■ What you should do ■
What you return must be exactly the lines running from the one with "(617, 209) = (723, 338): yellow" to the end of the data below, inclusive, and nothing more.
[Opening Input data section]
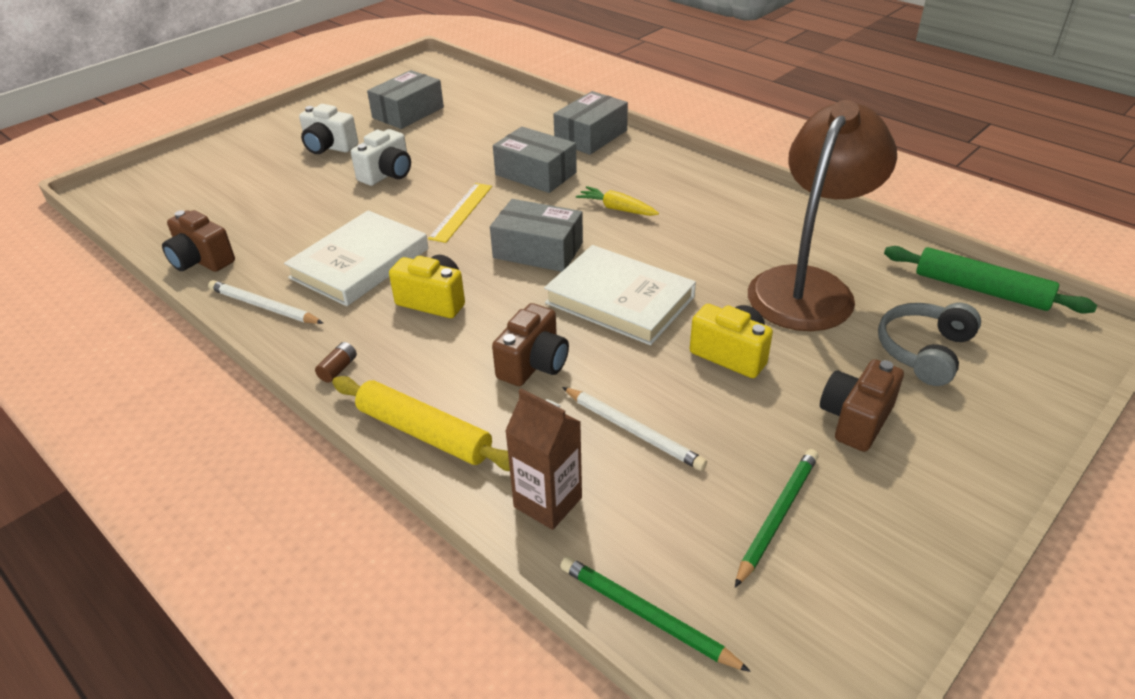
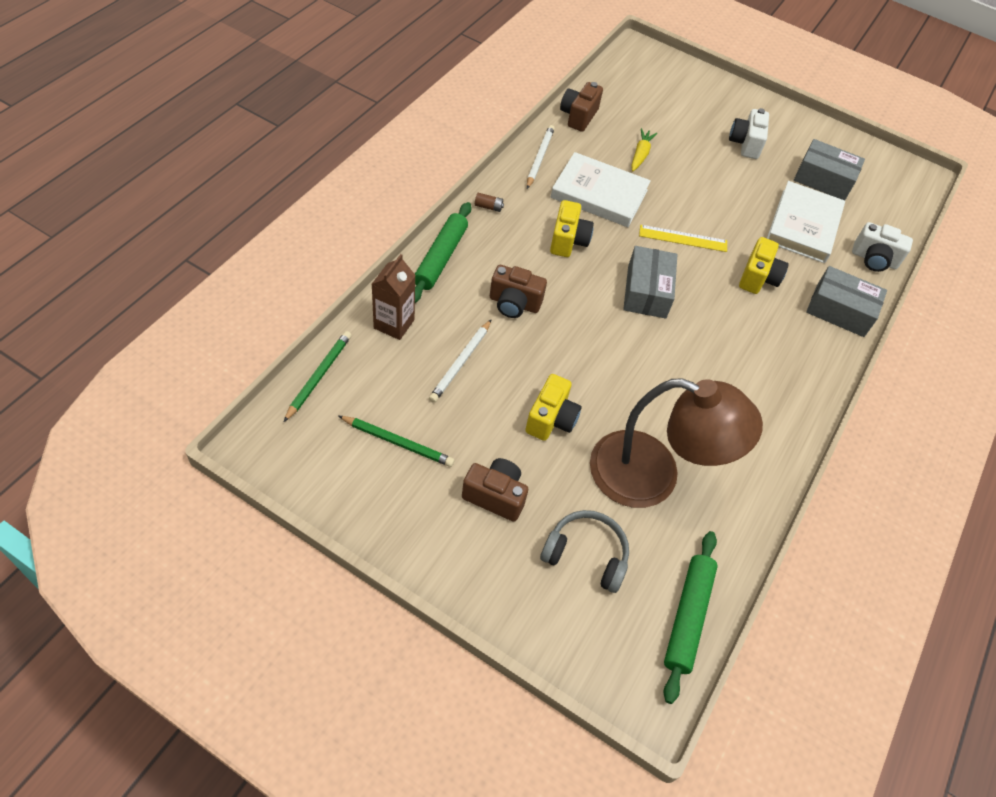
camera: 70 degrees right, 15 degrees up
(387, 174) = (719, 186): white camera -> white camera (874, 259)
(424, 433) = (440, 258): yellow rolling pin -> green rolling pin
(535, 174) = (758, 278): grey box -> yellow camera
(617, 209) = (723, 338): yellow carrot -> yellow carrot (640, 154)
(620, 300) = (598, 347): white book -> white book (803, 226)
[Closing Input data section]
■ Response ■
(617, 209) = (723, 338): yellow carrot -> yellow carrot (640, 154)
(620, 300) = (598, 347): white book -> white book (803, 226)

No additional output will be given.